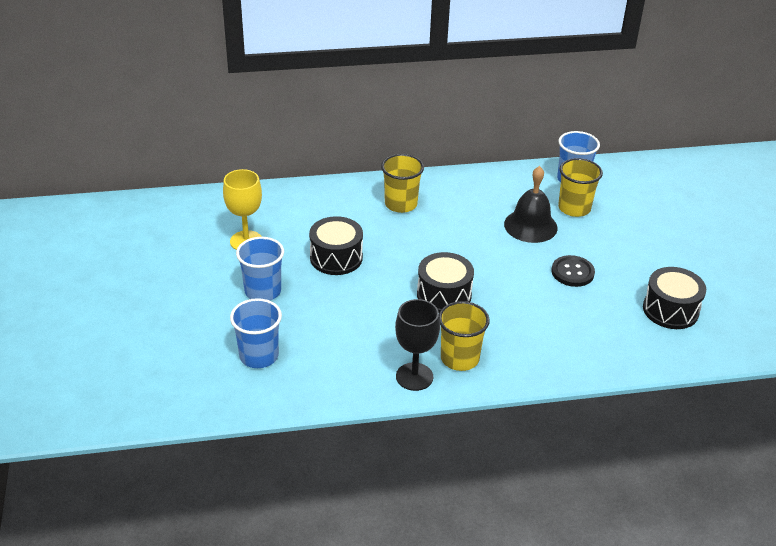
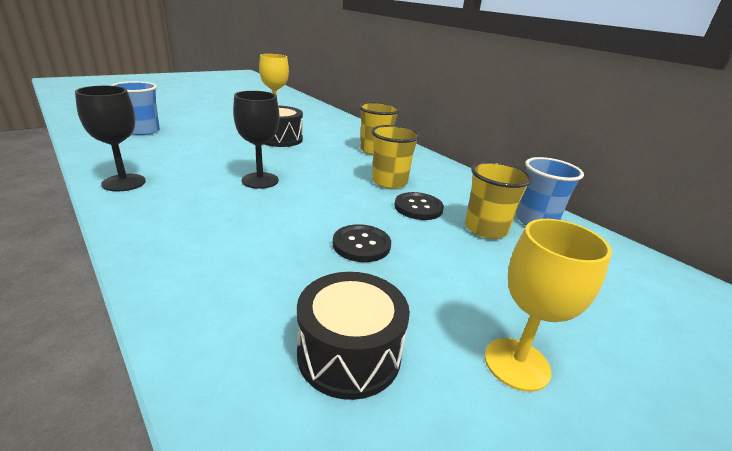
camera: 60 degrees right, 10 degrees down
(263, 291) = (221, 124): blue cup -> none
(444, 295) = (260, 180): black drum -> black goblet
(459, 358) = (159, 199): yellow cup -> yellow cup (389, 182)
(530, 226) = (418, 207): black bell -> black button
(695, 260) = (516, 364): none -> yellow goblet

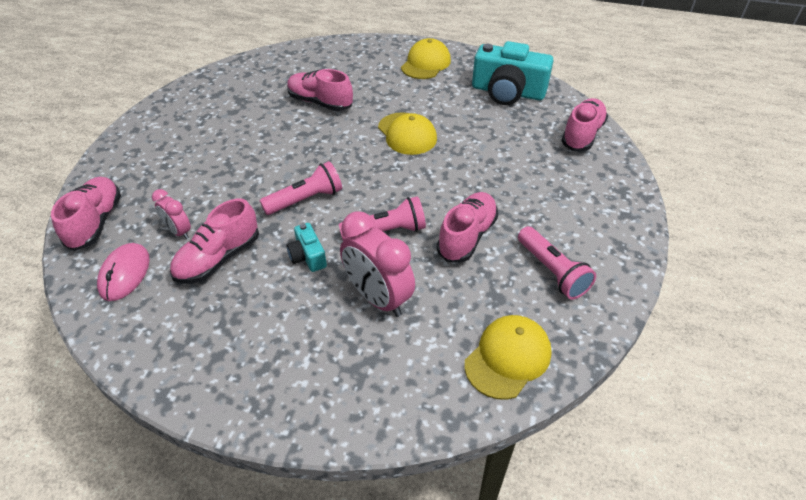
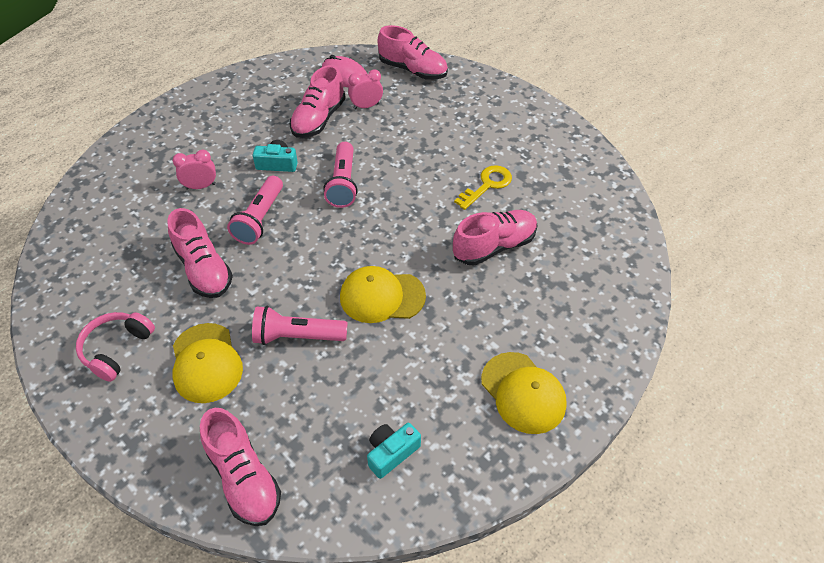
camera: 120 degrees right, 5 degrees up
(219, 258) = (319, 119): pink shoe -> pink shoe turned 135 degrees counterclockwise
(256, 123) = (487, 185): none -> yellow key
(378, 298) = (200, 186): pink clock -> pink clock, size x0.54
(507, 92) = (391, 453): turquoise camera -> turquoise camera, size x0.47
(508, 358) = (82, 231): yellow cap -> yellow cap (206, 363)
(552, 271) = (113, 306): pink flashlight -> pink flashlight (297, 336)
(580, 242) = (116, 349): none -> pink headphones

=== PROBLEM STATEMENT ===
Set down again, exactly, every line above from the one with "(530, 226) = (418, 207): black" down to the one with "(508, 358) = (82, 231): yellow", both ends included. No pictures, and nothing else.

=== ANSWER BOX ===
(530, 226) = (418, 207): black bell -> black button
(695, 260) = (516, 364): none -> yellow goblet

camera: 120 degrees right, 5 degrees up
(219, 258) = (319, 119): pink shoe -> pink shoe turned 135 degrees counterclockwise
(256, 123) = (487, 185): none -> yellow key
(378, 298) = (200, 186): pink clock -> pink clock, size x0.54
(507, 92) = (391, 453): turquoise camera -> turquoise camera, size x0.47
(508, 358) = (82, 231): yellow cap -> yellow cap (206, 363)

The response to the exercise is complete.